▸ **Task statement**: Will you retype the material below, from its first line through the line that contains "purple triangle: rotated 13", including both of those lines?

▸ **Information supplied**:
—————

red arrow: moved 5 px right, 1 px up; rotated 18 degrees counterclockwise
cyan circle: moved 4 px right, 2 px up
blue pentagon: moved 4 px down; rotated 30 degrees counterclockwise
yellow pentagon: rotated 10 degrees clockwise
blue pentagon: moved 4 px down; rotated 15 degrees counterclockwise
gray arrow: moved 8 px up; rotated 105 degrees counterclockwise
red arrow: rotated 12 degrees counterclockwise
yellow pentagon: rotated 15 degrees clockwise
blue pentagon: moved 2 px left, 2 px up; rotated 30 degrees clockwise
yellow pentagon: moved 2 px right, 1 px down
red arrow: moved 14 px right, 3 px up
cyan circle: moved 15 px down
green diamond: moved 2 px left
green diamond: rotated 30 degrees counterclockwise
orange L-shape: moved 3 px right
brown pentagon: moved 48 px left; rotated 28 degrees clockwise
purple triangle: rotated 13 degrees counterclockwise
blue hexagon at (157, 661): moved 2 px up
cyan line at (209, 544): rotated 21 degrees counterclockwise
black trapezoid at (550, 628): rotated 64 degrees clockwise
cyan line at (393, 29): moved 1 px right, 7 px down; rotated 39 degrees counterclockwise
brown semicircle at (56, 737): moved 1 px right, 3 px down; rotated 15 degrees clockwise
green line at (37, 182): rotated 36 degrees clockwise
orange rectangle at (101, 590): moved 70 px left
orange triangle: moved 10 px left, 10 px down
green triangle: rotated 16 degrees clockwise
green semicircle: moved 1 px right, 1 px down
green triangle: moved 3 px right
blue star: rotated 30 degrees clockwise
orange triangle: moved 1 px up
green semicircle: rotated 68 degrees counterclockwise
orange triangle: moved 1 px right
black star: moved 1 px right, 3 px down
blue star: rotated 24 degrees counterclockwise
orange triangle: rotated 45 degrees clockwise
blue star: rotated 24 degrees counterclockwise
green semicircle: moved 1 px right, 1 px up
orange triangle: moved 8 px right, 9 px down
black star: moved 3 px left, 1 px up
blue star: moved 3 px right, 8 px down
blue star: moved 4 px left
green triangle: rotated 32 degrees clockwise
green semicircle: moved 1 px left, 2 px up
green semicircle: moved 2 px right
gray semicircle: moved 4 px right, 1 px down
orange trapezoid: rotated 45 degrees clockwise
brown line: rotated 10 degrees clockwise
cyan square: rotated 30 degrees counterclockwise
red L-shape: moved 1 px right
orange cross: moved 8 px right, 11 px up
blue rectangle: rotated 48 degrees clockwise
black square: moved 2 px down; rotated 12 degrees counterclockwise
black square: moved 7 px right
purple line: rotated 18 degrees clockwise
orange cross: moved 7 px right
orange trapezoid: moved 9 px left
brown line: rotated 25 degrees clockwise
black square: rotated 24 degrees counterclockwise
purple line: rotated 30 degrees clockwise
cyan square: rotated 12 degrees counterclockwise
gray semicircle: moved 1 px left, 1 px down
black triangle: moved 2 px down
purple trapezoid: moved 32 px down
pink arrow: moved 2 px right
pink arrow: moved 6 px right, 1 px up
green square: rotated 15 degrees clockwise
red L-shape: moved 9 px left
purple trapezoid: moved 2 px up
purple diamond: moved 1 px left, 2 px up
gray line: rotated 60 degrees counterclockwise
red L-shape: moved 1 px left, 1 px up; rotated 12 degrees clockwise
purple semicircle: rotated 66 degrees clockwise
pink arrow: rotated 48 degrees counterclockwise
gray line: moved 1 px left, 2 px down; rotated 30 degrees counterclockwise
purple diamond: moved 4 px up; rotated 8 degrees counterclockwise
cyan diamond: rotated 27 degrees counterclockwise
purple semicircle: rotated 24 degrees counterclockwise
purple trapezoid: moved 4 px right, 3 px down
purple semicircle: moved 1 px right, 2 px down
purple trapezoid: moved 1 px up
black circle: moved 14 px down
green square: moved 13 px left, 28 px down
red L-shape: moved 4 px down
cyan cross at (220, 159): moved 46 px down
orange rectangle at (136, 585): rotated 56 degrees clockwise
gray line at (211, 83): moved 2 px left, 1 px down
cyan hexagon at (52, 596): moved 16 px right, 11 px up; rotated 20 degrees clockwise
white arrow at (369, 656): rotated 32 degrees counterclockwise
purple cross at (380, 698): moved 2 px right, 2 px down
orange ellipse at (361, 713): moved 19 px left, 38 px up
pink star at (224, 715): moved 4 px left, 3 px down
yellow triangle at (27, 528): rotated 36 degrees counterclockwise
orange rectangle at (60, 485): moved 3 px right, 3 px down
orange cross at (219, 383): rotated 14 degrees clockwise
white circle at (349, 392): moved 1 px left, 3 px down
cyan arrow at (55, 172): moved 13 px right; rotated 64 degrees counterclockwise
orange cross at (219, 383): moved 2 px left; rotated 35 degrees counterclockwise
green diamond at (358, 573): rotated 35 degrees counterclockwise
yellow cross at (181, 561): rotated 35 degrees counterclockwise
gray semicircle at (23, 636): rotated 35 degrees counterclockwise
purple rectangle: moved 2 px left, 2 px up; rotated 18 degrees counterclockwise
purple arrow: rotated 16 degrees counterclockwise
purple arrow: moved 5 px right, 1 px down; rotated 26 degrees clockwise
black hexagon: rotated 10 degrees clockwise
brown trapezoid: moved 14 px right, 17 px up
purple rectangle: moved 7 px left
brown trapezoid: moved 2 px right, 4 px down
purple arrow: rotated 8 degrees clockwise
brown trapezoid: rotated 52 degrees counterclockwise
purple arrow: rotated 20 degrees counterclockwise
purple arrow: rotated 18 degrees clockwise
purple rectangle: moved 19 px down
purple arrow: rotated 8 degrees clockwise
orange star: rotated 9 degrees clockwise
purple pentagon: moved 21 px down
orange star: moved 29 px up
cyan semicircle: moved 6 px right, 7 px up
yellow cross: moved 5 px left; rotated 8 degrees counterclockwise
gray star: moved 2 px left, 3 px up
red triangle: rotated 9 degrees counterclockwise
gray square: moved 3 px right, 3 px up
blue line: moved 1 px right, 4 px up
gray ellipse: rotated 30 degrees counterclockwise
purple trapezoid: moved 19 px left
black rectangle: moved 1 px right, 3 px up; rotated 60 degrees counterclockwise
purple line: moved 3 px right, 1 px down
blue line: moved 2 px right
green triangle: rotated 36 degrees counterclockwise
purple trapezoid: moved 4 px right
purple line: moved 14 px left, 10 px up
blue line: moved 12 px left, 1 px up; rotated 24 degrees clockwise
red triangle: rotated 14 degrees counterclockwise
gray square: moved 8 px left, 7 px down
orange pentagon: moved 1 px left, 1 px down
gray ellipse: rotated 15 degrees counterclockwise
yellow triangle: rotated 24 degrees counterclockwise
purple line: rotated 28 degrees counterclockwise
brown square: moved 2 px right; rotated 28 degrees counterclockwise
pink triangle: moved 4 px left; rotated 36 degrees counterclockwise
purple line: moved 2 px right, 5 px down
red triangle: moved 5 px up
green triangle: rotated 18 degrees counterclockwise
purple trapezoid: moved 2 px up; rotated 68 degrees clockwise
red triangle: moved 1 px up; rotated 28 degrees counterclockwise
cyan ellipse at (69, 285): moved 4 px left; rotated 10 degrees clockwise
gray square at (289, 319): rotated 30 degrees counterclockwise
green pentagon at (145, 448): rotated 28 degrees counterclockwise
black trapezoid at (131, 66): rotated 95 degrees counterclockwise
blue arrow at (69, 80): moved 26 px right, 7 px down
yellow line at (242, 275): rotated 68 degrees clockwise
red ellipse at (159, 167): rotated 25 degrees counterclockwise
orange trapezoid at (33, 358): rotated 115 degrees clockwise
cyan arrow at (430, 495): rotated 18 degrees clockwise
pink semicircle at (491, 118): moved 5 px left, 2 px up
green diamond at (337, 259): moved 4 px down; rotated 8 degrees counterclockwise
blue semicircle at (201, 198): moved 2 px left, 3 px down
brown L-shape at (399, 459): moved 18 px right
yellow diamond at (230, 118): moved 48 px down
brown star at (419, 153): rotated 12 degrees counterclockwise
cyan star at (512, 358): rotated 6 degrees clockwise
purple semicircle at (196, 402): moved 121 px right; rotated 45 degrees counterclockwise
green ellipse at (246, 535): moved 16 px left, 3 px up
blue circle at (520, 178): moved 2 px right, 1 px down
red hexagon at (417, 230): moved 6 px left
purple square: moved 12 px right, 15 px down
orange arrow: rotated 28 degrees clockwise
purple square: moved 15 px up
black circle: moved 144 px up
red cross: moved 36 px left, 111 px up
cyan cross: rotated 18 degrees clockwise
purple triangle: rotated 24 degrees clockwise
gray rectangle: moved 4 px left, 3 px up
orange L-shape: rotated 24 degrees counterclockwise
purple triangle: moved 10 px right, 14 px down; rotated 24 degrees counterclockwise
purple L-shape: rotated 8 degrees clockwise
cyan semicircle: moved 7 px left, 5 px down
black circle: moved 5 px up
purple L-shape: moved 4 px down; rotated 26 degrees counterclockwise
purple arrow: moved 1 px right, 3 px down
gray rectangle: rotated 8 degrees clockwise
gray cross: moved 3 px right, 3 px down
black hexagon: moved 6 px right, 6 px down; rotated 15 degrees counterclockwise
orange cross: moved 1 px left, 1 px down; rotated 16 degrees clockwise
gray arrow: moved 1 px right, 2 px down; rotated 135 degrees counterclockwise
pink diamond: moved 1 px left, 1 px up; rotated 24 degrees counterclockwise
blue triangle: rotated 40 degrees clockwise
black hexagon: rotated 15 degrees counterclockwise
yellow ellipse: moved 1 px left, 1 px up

—————

▸ **Finished task**:
red arrow: moved 5 px right, 1 px up; rotated 18 degrees counterclockwise
cyan circle: moved 4 px right, 2 px up
blue pentagon: moved 4 px down; rotated 30 degrees counterclockwise
yellow pentagon: rotated 10 degrees clockwise
blue pentagon: moved 4 px down; rotated 15 degrees counterclockwise
gray arrow: moved 8 px up; rotated 105 degrees counterclockwise
red arrow: rotated 12 degrees counterclockwise
yellow pentagon: rotated 15 degrees clockwise
blue pentagon: moved 2 px left, 2 px up; rotated 30 degrees clockwise
yellow pentagon: moved 2 px right, 1 px down
red arrow: moved 14 px right, 3 px up
cyan circle: moved 15 px down
green diamond: moved 2 px left
green diamond: rotated 30 degrees counterclockwise
orange L-shape: moved 3 px right
brown pentagon: moved 48 px left; rotated 28 degrees clockwise
purple triangle: rotated 13 degrees counterclockwise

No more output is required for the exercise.